>> START

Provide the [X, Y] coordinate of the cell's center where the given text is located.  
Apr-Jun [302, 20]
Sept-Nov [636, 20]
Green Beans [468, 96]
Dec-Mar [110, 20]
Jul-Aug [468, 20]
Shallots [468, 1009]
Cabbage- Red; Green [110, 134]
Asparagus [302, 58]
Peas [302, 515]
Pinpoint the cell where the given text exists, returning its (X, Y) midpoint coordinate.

>> END
>> START

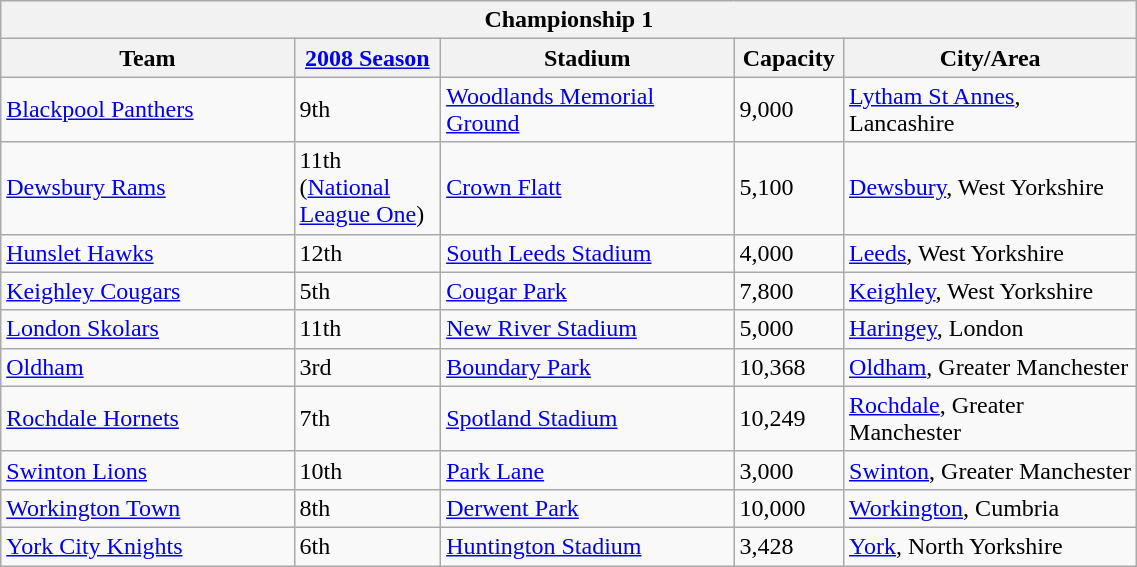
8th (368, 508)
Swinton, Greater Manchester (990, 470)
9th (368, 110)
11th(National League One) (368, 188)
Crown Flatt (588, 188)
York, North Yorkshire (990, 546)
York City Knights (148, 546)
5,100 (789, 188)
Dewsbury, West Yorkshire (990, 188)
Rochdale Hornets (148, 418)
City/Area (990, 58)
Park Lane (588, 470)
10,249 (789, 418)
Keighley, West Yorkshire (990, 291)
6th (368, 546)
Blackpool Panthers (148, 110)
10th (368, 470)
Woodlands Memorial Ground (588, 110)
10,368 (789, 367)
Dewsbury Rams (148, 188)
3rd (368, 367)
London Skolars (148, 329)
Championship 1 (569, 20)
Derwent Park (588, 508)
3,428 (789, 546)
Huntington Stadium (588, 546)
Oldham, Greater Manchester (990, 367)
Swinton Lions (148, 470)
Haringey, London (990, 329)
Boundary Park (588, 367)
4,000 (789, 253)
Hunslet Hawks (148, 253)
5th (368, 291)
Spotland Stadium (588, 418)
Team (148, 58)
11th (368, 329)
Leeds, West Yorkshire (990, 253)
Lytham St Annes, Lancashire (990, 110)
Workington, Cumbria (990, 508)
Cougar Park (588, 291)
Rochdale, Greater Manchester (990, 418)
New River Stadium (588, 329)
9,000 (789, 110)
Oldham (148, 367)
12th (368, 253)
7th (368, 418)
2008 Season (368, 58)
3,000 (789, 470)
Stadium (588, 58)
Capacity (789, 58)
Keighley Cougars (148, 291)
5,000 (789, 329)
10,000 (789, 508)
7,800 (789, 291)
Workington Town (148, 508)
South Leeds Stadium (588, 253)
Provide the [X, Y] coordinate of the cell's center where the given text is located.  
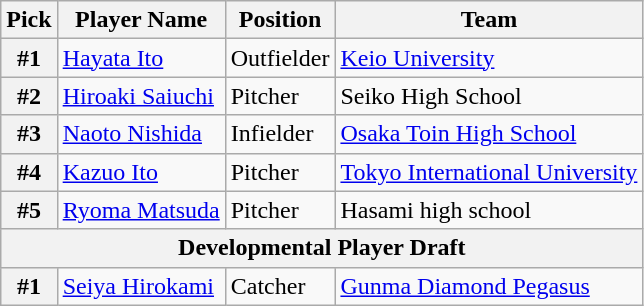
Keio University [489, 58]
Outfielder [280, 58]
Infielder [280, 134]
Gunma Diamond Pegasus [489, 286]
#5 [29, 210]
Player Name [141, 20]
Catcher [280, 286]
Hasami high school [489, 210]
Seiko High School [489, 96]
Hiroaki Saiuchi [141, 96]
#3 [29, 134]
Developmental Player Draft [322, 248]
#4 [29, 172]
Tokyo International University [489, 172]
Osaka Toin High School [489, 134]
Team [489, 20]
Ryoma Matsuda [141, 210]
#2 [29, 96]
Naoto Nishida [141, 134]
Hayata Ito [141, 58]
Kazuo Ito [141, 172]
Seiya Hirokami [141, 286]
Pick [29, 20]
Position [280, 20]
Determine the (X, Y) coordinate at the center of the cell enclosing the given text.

>> END

● **PROBLEM STATEMENT**
Copy out the lines of the material from the line holding "Keio University [489, 58]" through the line holding "#4 [29, 172]", inclusive, and nothing else.

● **TASK ANSWER**
Keio University [489, 58]
Outfielder [280, 58]
Infielder [280, 134]
Gunma Diamond Pegasus [489, 286]
#5 [29, 210]
Player Name [141, 20]
Catcher [280, 286]
Hasami high school [489, 210]
Seiko High School [489, 96]
Hiroaki Saiuchi [141, 96]
#3 [29, 134]
Developmental Player Draft [322, 248]
#4 [29, 172]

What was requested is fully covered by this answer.